* **MATERIAL FOR THIS TASK**:
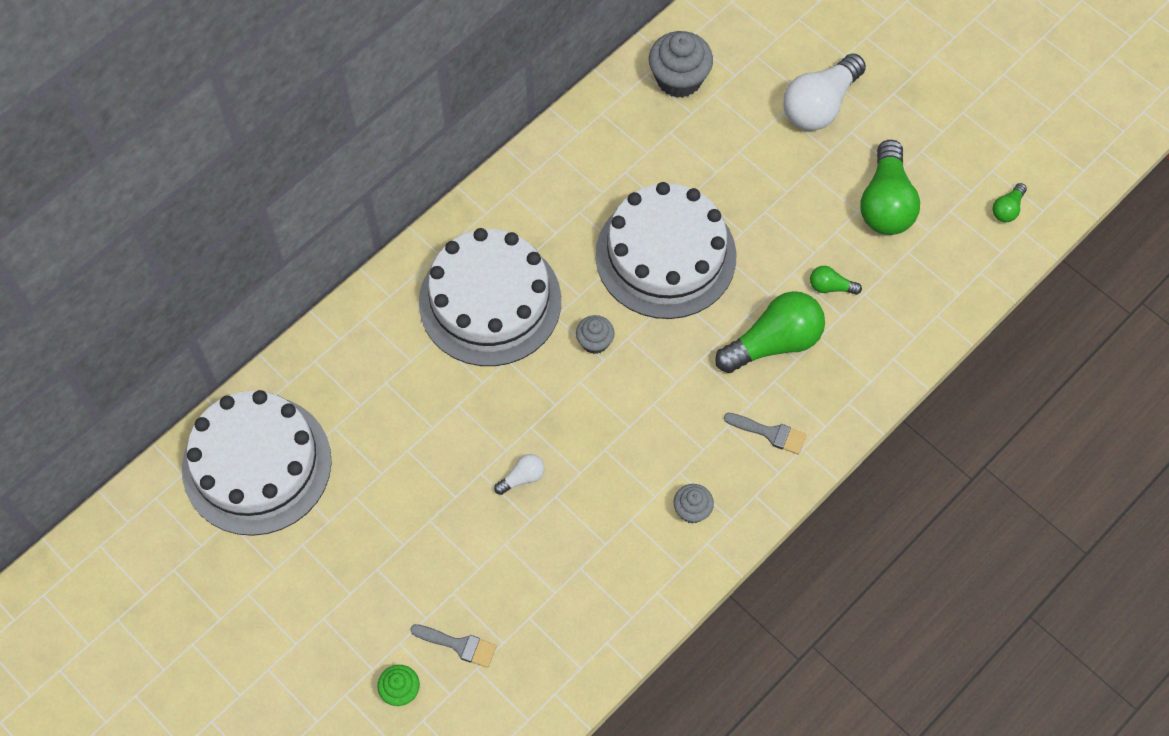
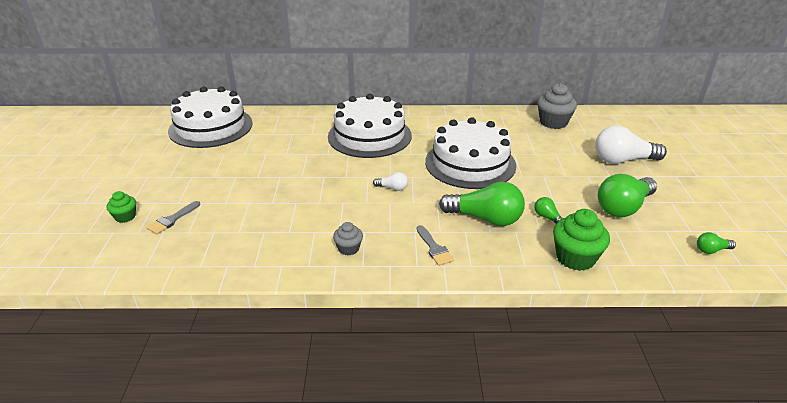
camera: 45 degrees right, 30 degrees down
grey brush [410,624,497,668] -> grey brush turned 60 degrees clockwise [146,201,200,234]
white light bulb [494,454,545,495] -> white light bulb moved to [373,172,408,191]
grey cupcake [576,315,614,354] -> none
none -> green cupcake [553,209,610,271]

* **WHAT THE EXERCISE ASKS**:
Each line of the listing that holds the string "none" counts once; state how many there are, with nothing added.

* **WRITTEN ANSWER**:
2